-- Opening Marker --

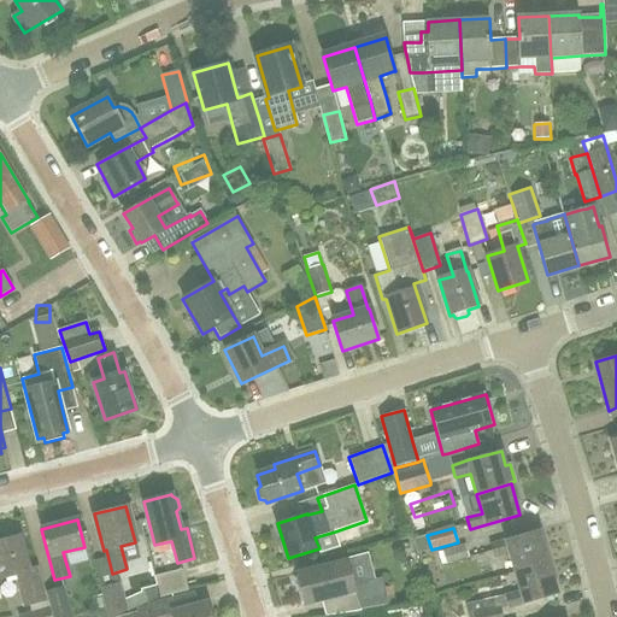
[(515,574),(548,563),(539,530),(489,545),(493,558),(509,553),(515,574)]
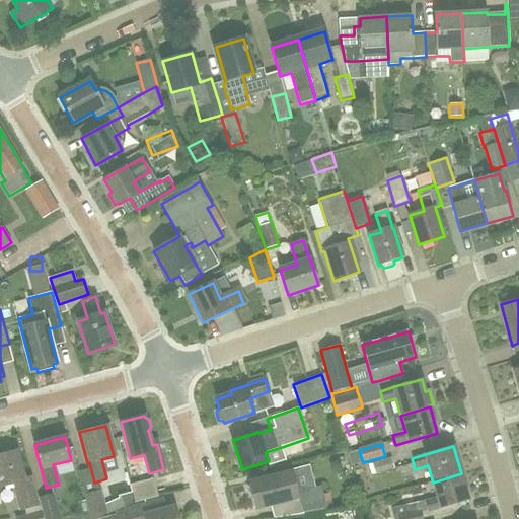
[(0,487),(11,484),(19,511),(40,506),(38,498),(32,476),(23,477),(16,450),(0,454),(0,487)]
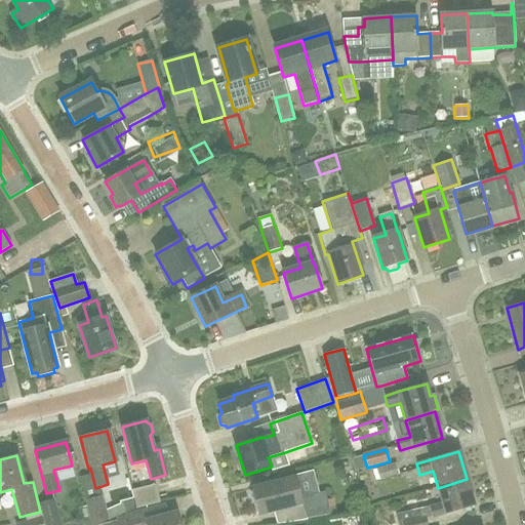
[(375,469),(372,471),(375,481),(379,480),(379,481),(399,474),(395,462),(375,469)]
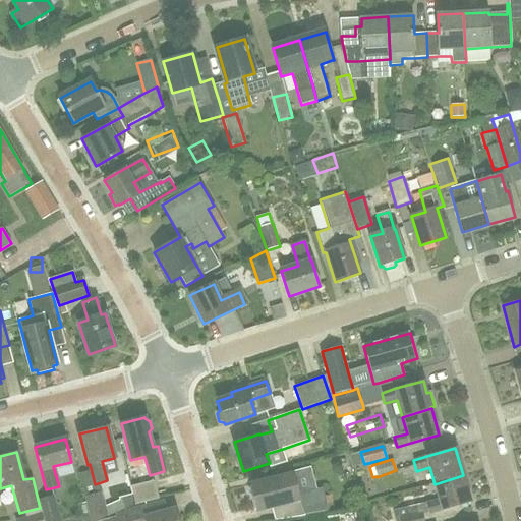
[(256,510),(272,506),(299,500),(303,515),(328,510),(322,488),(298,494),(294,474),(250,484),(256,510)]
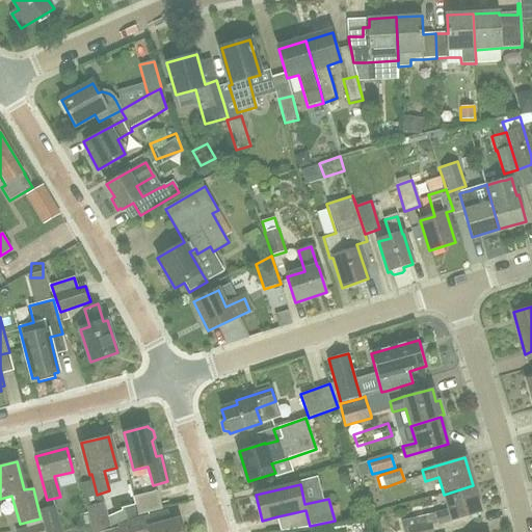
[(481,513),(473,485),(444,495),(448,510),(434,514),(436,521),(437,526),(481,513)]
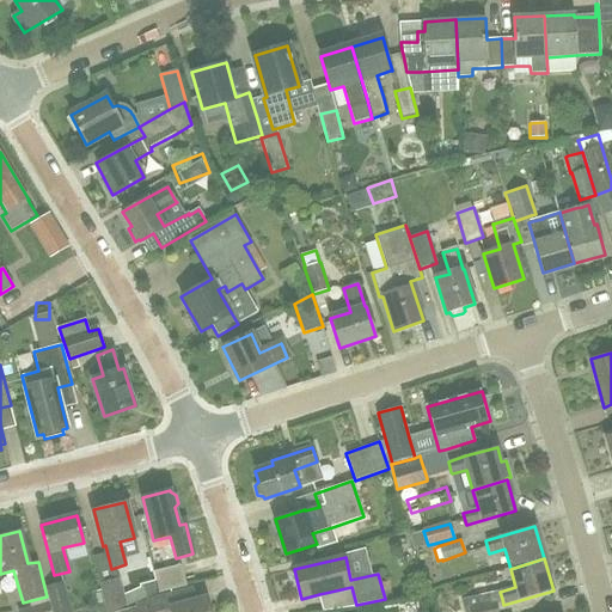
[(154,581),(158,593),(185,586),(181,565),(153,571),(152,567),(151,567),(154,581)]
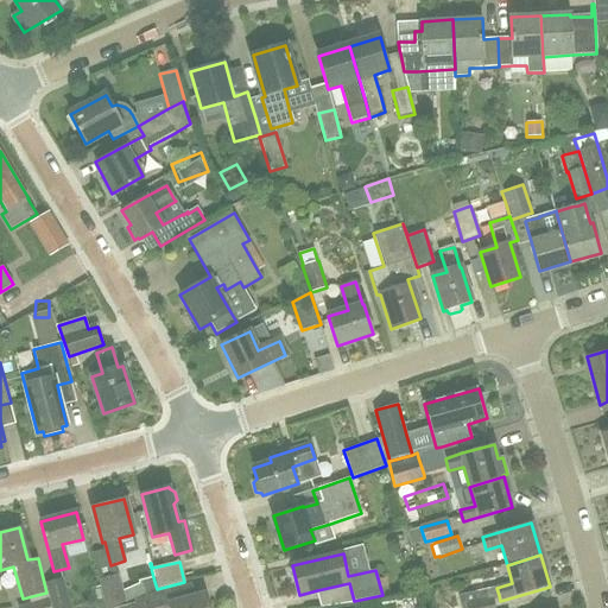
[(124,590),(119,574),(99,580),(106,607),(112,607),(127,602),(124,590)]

-- Closing Marker --

Assignment → All of the data above needs to be given again exactly. Leave out each image.

Expected answer →
[(515,574),(548,563),(539,530),(489,545),(493,558),(509,553),(515,574)]
[(0,487),(11,484),(19,511),(40,506),(38,498),(32,476),(23,477),(16,450),(0,454),(0,487)]
[(375,469),(372,471),(375,481),(379,480),(379,481),(399,474),(395,462),(375,469)]
[(256,510),(272,506),(299,500),(303,515),(328,510),(322,488),(298,494),(294,474),(250,484),(256,510)]
[(481,513),(473,485),(444,495),(448,510),(434,514),(436,521),(437,526),(481,513)]
[(154,581),(158,593),(185,586),(181,565),(153,571),(152,567),(151,567),(154,581)]
[(124,590),(119,574),(99,580),(106,607),(112,607),(127,602),(124,590)]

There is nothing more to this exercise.